- **EXERCISE DETAILS**: Copy out the line that contains "C1: 4.7uF (plus" and the lines after it through the final one in the entries below, exactly, with no other lines.

- **AVAILABLE RECORDS**:
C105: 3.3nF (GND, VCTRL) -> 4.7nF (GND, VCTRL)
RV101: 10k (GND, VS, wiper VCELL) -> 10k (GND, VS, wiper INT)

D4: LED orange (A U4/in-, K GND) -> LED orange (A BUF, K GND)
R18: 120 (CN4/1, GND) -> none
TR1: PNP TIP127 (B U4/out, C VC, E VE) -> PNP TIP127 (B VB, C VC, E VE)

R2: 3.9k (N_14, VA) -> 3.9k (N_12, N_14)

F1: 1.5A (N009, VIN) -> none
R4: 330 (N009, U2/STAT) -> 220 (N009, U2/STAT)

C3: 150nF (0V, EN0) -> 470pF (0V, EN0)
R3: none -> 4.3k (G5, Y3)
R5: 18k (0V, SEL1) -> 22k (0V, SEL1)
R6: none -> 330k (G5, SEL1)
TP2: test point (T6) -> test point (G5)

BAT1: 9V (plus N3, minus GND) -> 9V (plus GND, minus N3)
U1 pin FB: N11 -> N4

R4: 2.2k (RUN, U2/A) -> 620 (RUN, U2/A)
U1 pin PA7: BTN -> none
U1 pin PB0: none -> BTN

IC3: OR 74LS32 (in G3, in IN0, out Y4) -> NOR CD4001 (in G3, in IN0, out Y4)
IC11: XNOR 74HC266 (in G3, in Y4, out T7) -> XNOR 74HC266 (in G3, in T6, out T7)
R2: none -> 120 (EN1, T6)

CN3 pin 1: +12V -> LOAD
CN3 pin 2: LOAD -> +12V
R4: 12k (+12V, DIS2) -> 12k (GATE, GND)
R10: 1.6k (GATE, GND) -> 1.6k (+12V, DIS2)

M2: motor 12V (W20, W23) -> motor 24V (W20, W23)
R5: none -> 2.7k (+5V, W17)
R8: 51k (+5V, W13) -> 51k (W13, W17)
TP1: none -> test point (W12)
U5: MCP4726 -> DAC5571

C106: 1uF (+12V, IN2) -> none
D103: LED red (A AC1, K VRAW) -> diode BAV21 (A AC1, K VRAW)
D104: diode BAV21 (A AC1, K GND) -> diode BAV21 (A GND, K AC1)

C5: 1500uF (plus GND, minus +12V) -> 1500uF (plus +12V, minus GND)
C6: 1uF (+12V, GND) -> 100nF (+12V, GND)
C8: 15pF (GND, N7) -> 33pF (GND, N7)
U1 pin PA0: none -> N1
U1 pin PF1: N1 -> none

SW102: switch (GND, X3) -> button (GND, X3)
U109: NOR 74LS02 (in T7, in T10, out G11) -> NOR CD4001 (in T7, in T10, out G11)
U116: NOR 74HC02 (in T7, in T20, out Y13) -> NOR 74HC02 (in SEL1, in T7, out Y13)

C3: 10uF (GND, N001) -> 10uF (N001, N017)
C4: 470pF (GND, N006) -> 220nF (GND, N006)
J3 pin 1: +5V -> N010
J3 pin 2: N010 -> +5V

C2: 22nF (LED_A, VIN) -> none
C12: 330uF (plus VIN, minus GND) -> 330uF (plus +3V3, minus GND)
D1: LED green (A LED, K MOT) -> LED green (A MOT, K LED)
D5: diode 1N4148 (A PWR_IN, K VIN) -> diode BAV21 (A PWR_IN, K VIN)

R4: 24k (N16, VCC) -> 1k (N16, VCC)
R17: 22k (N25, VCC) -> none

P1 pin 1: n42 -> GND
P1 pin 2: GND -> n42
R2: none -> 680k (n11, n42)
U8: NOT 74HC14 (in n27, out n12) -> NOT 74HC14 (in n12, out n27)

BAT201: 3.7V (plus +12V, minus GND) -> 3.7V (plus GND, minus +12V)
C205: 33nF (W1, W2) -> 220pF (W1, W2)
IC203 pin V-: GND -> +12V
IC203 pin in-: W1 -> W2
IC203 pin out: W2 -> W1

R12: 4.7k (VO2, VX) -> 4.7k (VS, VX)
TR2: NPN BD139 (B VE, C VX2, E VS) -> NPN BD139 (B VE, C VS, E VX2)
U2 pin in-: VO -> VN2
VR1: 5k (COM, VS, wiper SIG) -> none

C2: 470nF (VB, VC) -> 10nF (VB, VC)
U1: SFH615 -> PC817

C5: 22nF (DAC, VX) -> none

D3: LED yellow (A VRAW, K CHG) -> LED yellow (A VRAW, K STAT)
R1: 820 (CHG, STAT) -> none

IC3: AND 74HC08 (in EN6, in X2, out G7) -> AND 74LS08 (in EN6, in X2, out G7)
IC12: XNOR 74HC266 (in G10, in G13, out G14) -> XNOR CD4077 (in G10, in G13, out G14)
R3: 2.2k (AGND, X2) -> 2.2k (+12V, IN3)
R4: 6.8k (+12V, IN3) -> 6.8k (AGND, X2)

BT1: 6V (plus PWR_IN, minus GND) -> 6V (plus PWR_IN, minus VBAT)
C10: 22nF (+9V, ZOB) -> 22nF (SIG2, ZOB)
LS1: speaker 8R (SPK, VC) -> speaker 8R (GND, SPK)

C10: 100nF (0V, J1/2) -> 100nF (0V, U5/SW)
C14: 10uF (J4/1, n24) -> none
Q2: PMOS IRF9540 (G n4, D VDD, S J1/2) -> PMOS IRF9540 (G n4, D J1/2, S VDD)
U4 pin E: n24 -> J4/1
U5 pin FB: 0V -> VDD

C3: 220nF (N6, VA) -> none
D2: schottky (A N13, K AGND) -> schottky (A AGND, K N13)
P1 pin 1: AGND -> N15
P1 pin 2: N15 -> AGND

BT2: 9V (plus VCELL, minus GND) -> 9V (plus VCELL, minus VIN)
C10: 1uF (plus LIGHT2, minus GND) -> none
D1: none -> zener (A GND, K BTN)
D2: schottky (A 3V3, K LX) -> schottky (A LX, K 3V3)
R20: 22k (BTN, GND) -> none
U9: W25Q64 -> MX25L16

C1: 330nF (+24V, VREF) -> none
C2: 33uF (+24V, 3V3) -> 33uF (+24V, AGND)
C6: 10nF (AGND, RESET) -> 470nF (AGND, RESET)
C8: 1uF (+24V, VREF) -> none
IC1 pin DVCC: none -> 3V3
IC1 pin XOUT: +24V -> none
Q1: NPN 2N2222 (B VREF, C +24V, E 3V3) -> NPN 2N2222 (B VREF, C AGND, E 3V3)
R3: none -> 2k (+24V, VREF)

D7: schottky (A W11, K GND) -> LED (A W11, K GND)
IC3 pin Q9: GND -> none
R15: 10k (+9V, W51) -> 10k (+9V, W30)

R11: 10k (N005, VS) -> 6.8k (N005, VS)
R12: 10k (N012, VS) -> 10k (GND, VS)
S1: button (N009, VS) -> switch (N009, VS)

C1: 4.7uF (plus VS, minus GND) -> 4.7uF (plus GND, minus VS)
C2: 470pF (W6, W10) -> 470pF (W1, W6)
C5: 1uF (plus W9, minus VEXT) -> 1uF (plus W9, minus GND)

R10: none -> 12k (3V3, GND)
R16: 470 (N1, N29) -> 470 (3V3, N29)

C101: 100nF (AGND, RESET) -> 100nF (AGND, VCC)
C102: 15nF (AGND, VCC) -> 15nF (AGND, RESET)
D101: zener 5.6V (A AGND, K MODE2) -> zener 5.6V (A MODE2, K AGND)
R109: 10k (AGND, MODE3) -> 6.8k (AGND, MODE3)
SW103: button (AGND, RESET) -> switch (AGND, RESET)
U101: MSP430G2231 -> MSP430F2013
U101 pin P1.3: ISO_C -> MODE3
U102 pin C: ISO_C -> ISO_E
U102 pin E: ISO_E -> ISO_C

- **YOUR RESPONSE**:
C1: 4.7uF (plus VS, minus GND) -> 4.7uF (plus GND, minus VS)
C2: 470pF (W6, W10) -> 470pF (W1, W6)
C5: 1uF (plus W9, minus VEXT) -> 1uF (plus W9, minus GND)

R10: none -> 12k (3V3, GND)
R16: 470 (N1, N29) -> 470 (3V3, N29)

C101: 100nF (AGND, RESET) -> 100nF (AGND, VCC)
C102: 15nF (AGND, VCC) -> 15nF (AGND, RESET)
D101: zener 5.6V (A AGND, K MODE2) -> zener 5.6V (A MODE2, K AGND)
R109: 10k (AGND, MODE3) -> 6.8k (AGND, MODE3)
SW103: button (AGND, RESET) -> switch (AGND, RESET)
U101: MSP430G2231 -> MSP430F2013
U101 pin P1.3: ISO_C -> MODE3
U102 pin C: ISO_C -> ISO_E
U102 pin E: ISO_E -> ISO_C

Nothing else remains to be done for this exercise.